(Exercise prompt) Only one stretch of lines is wanted: the line with "RADIO2 pin MOSI: VN -> RX2" through the final line of the material. Restate it word for word, minus pictures.
----
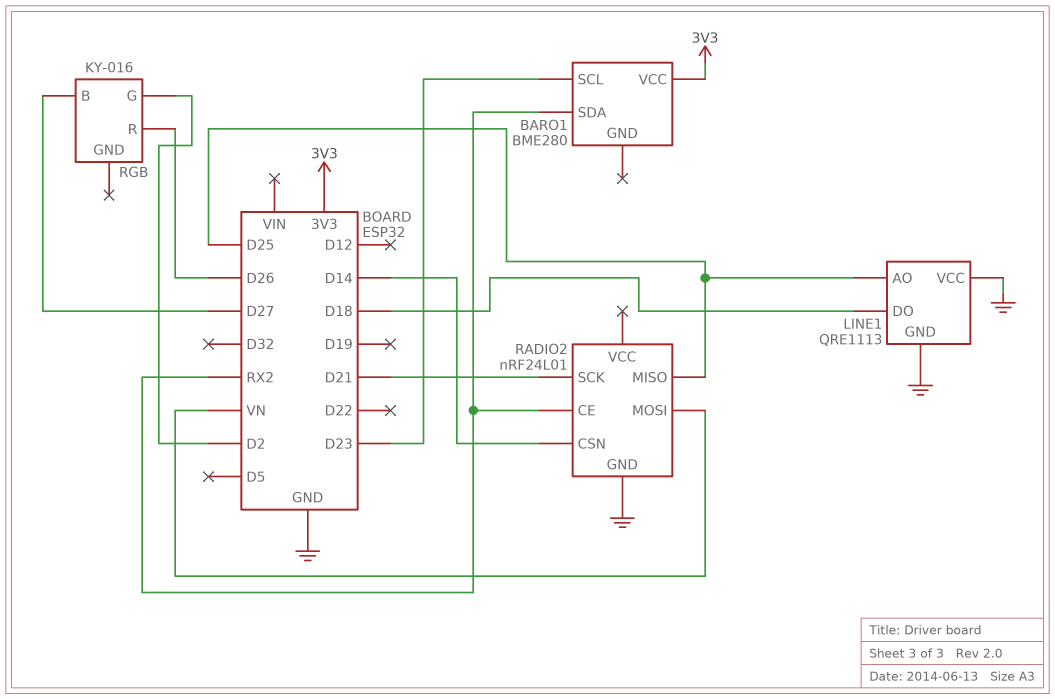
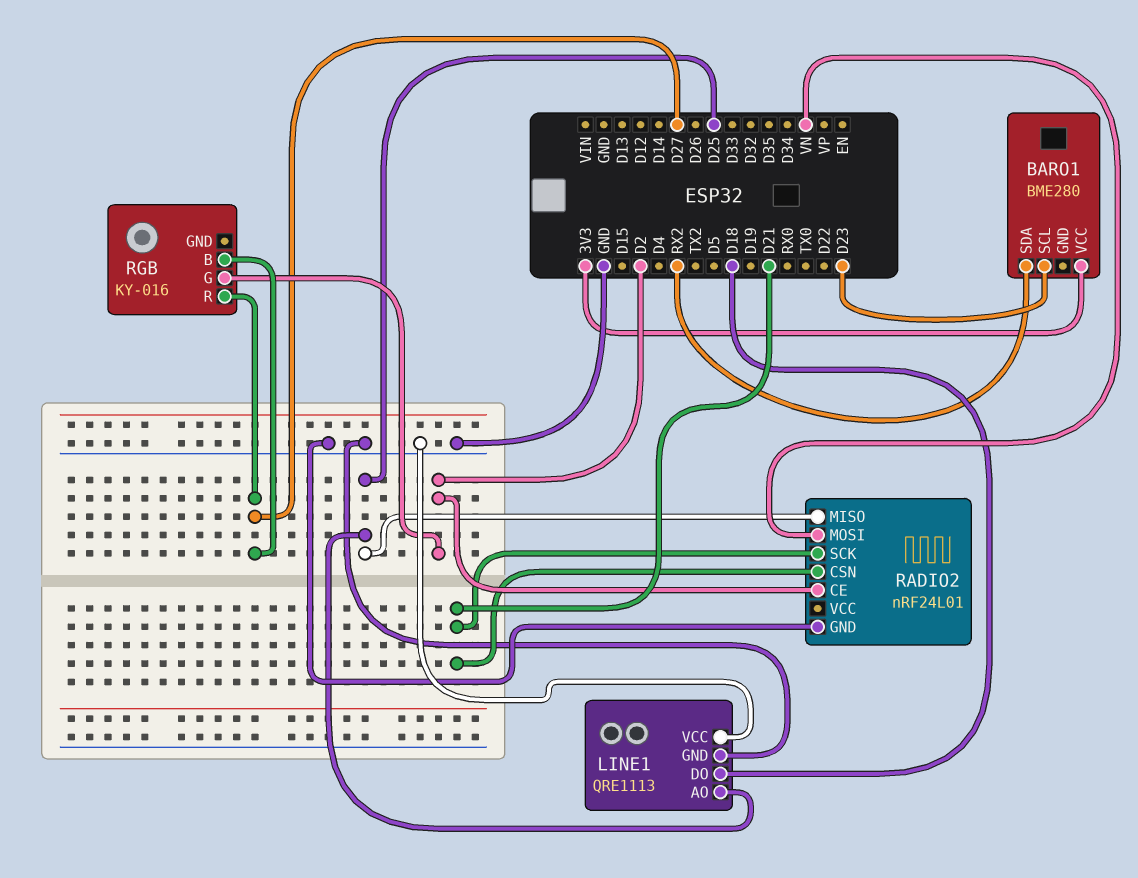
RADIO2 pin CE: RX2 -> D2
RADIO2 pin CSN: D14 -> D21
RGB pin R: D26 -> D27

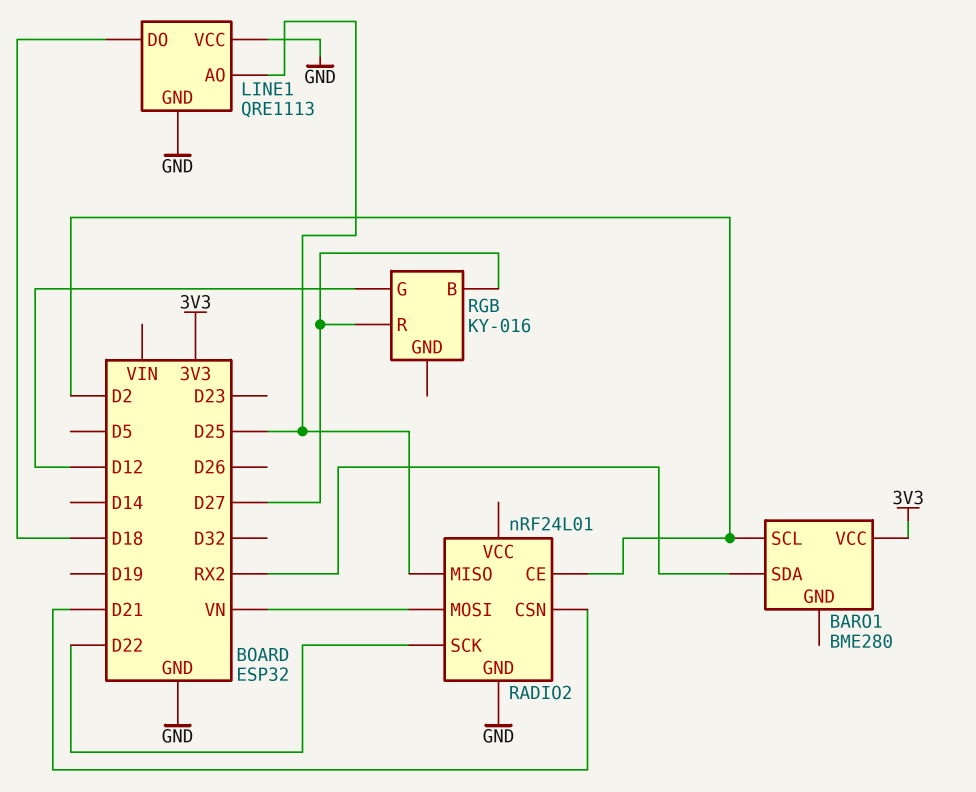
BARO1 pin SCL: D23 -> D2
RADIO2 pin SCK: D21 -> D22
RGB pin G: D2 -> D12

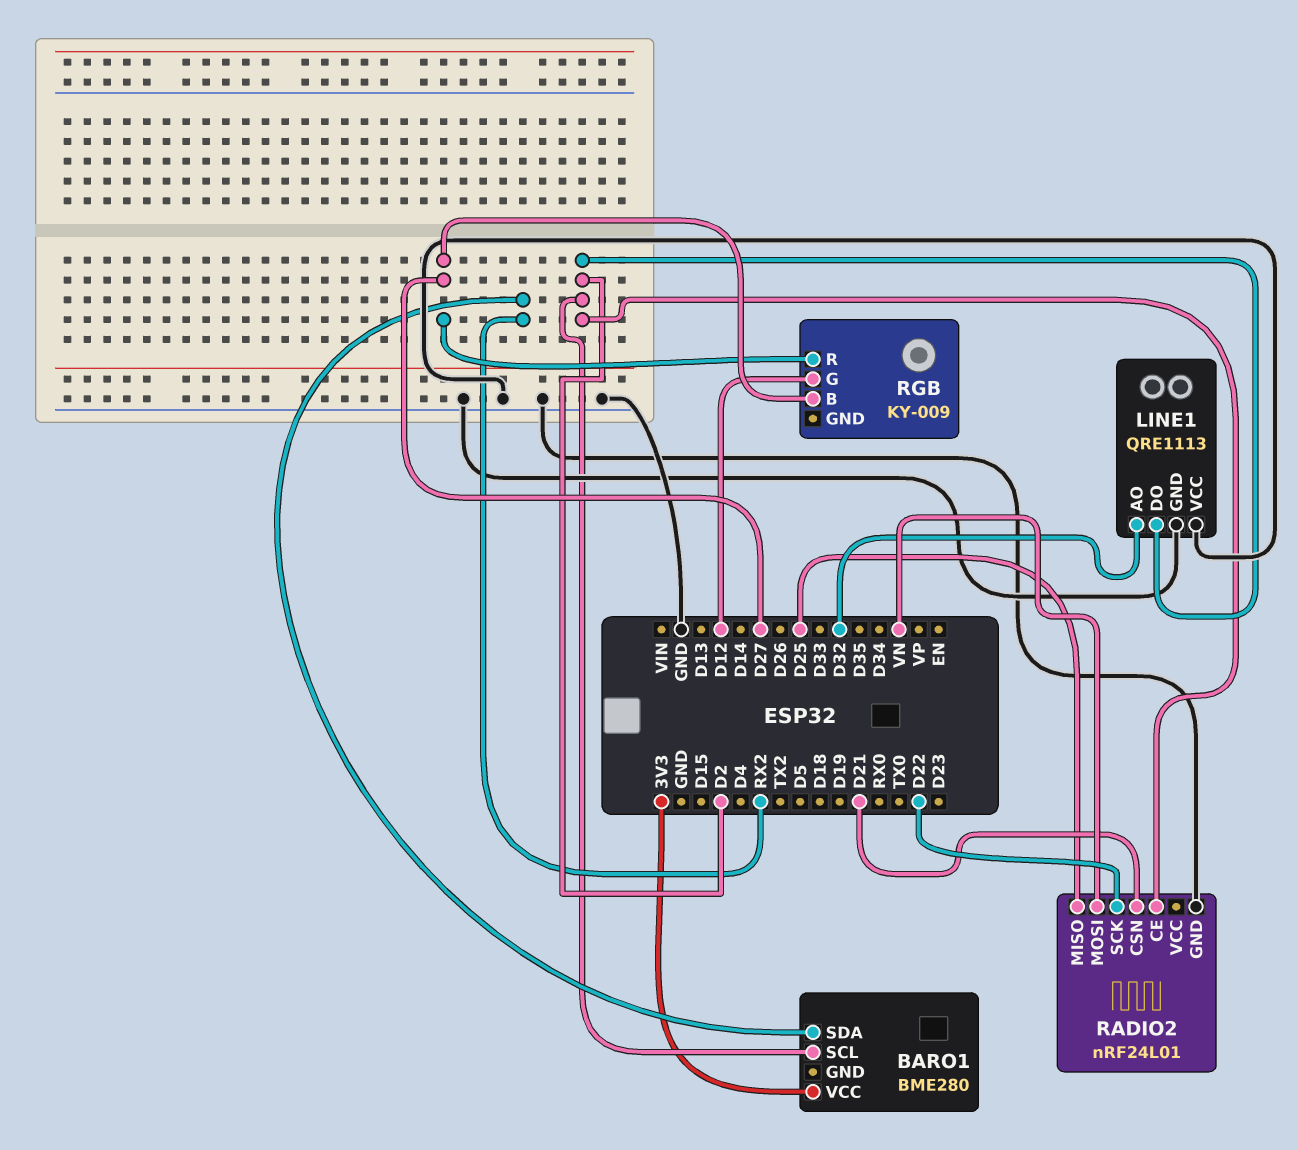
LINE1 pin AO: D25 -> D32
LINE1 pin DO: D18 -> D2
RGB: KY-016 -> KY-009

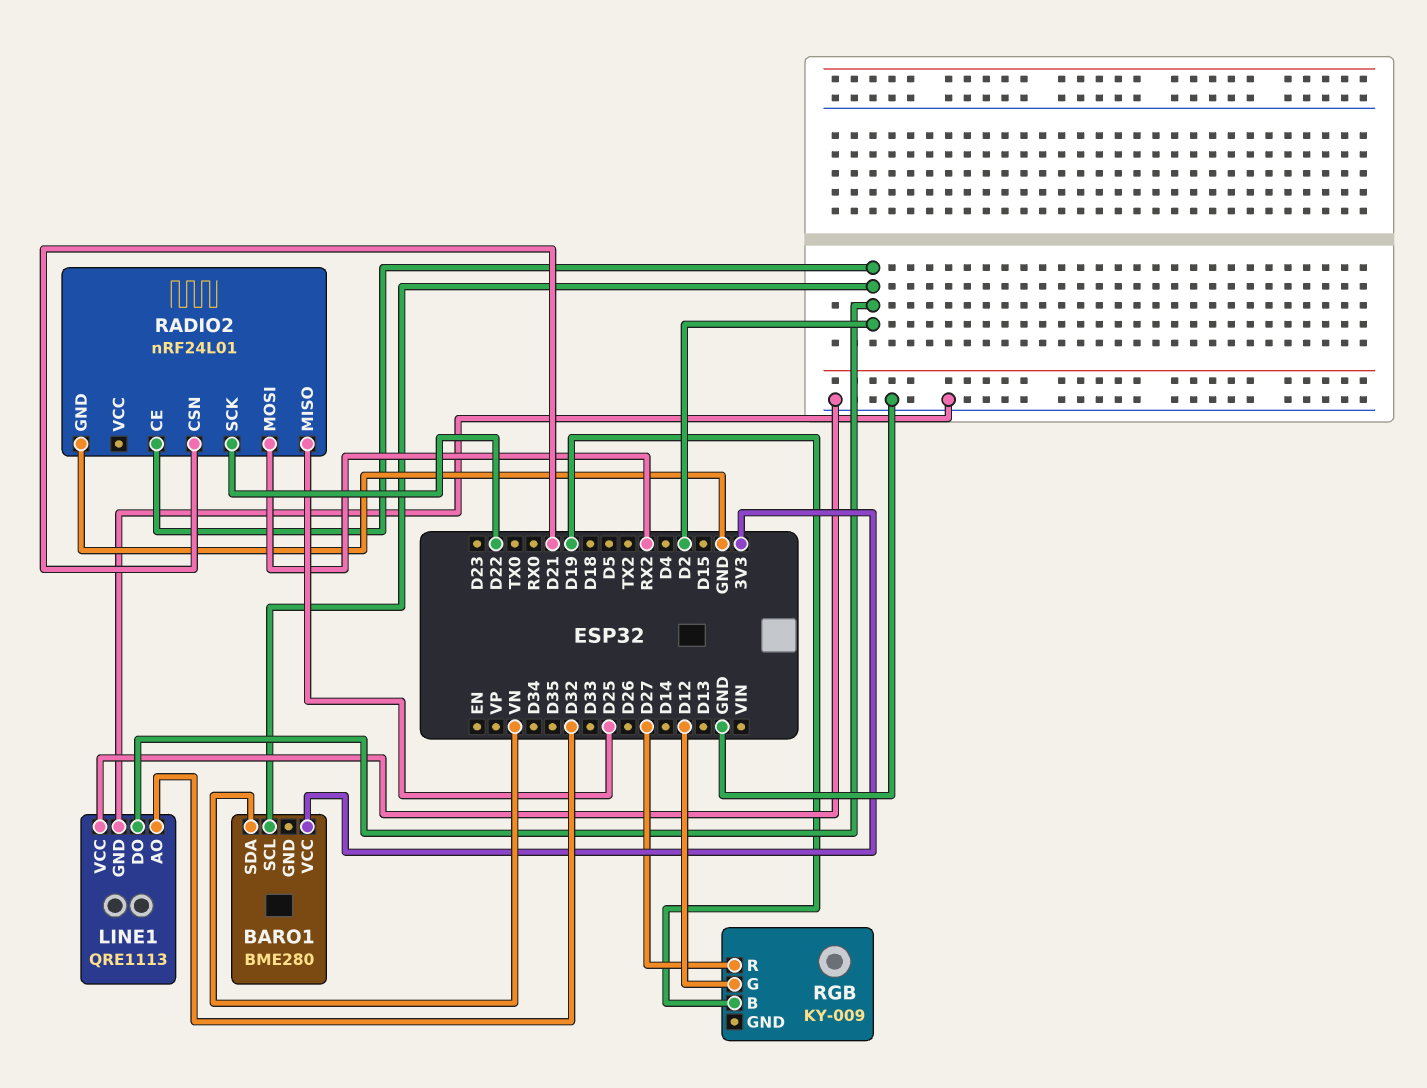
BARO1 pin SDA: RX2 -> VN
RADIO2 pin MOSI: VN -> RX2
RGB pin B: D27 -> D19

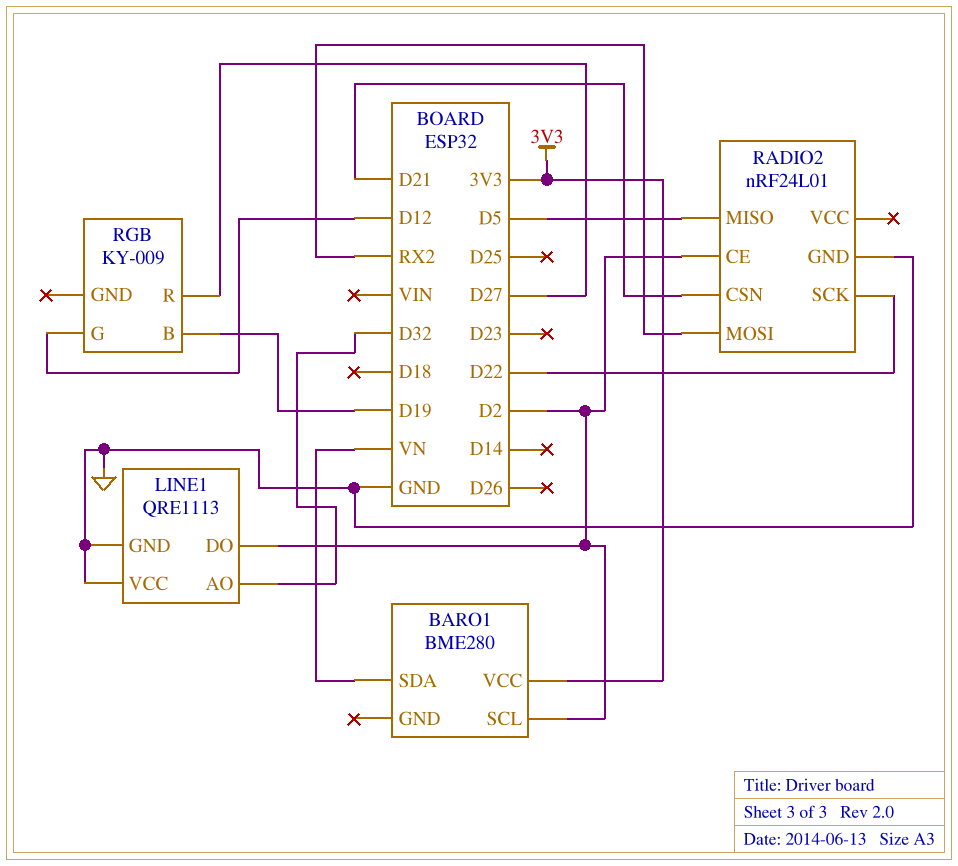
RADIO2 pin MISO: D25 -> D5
----
(Response area)
RADIO2 pin MOSI: VN -> RX2
RGB pin B: D27 -> D19

RADIO2 pin MISO: D25 -> D5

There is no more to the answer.